### DESCRIPTION OF THE TASK
The whole listing needs retyping exactly; keep the pictures out of it.

****************

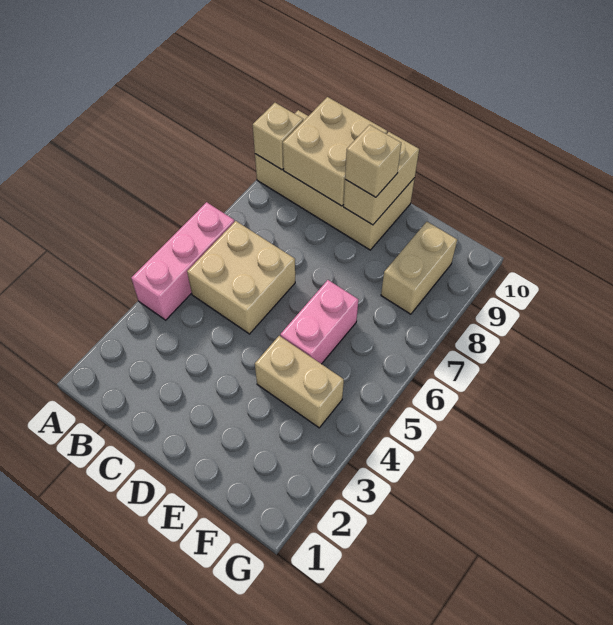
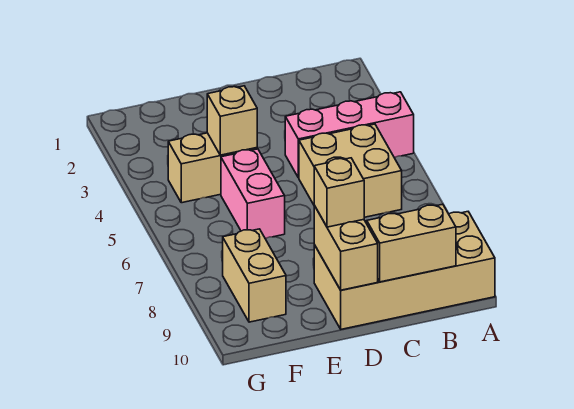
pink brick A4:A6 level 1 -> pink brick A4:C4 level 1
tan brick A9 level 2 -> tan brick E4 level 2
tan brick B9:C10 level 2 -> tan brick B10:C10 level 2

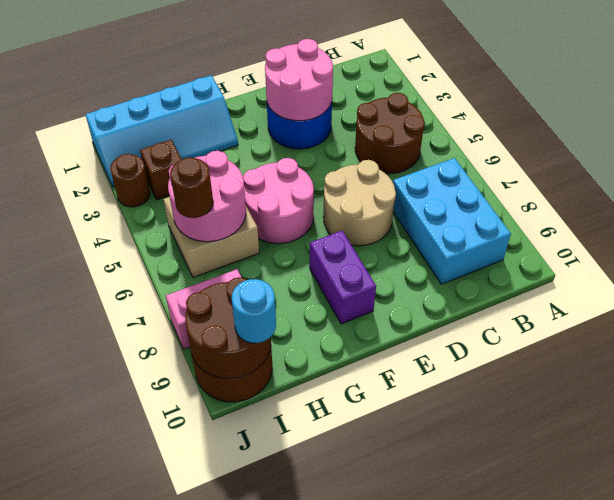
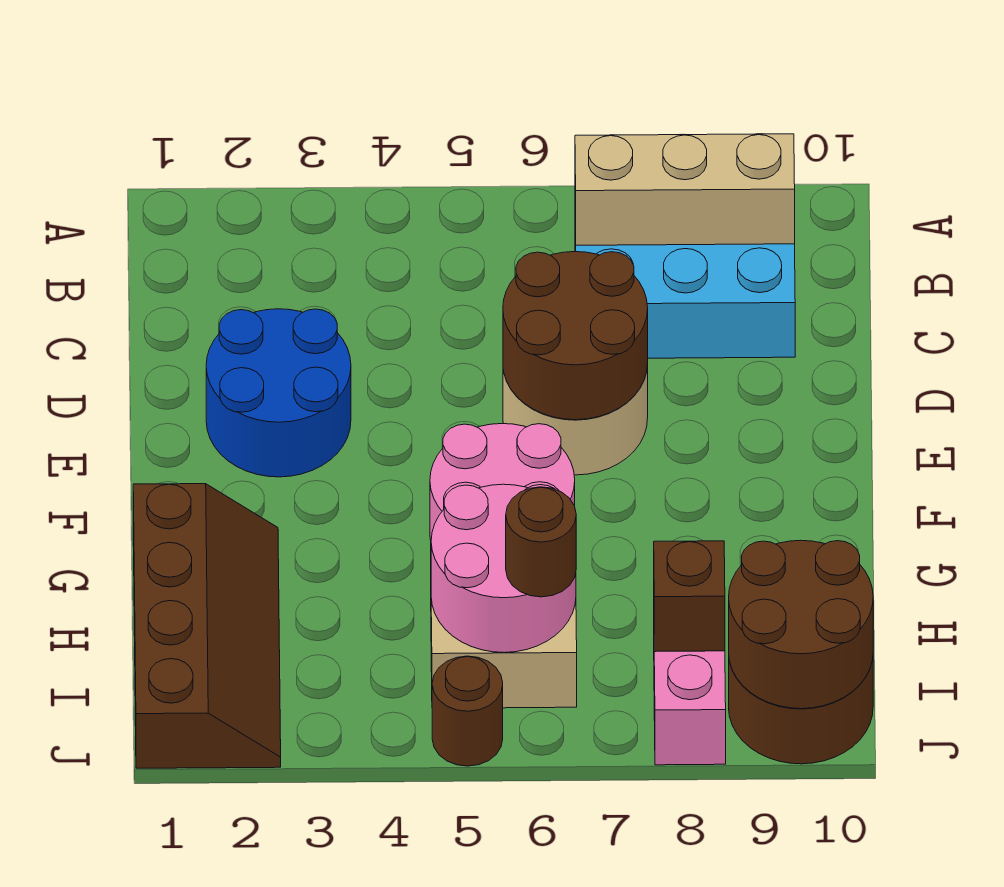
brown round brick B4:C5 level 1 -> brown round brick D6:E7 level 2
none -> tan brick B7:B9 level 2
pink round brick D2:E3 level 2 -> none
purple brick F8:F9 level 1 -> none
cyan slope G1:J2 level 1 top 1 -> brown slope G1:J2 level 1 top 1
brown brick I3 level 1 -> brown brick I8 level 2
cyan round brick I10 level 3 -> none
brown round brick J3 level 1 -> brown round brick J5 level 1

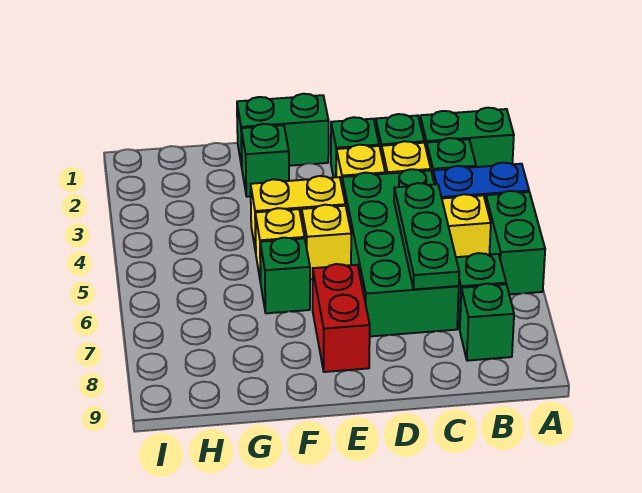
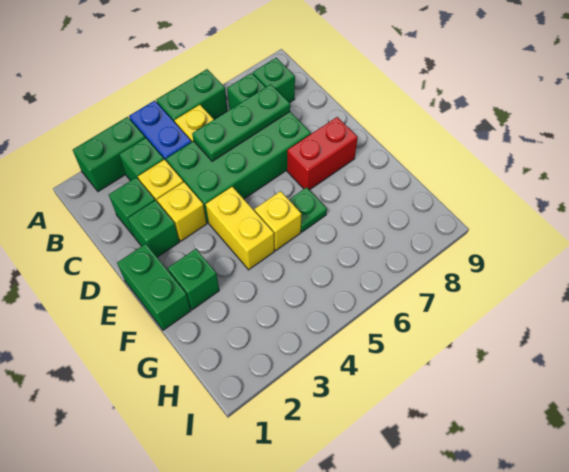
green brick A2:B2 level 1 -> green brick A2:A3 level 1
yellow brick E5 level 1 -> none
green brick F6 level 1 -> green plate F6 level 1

****************

### RESULT OF THE TASK
pink brick A4:A6 level 1 -> pink brick A4:C4 level 1
tan brick A9 level 2 -> tan brick E4 level 2
tan brick B9:C10 level 2 -> tan brick B10:C10 level 2

brown round brick B4:C5 level 1 -> brown round brick D6:E7 level 2
none -> tan brick B7:B9 level 2
pink round brick D2:E3 level 2 -> none
purple brick F8:F9 level 1 -> none
cyan slope G1:J2 level 1 top 1 -> brown slope G1:J2 level 1 top 1
brown brick I3 level 1 -> brown brick I8 level 2
cyan round brick I10 level 3 -> none
brown round brick J3 level 1 -> brown round brick J5 level 1

green brick A2:B2 level 1 -> green brick A2:A3 level 1
yellow brick E5 level 1 -> none
green brick F6 level 1 -> green plate F6 level 1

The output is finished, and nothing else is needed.